Problem: Using the line that contains "green plate [421,519,548,626]" as the first line and the last line of the data as the final one, give every line in that range again exactly.

+ + + +

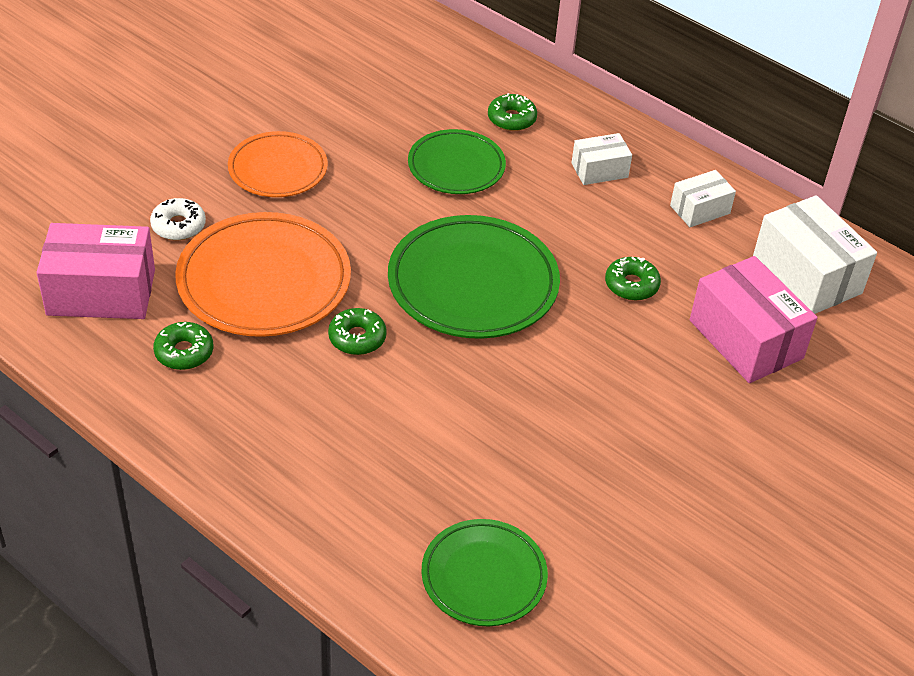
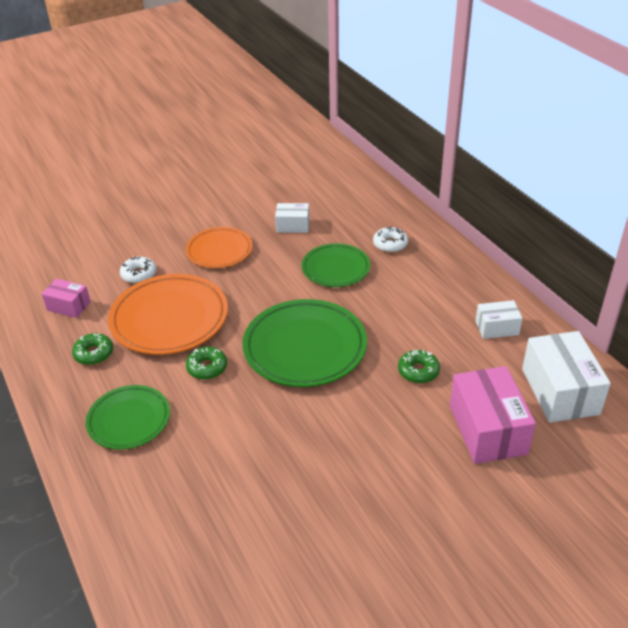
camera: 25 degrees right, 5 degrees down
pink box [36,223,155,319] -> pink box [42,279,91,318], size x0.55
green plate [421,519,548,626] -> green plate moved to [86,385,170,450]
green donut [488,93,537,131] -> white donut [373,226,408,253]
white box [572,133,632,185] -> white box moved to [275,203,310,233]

+ + + +

Answer section:
green plate [421,519,548,626] -> green plate moved to [86,385,170,450]
green donut [488,93,537,131] -> white donut [373,226,408,253]
white box [572,133,632,185] -> white box moved to [275,203,310,233]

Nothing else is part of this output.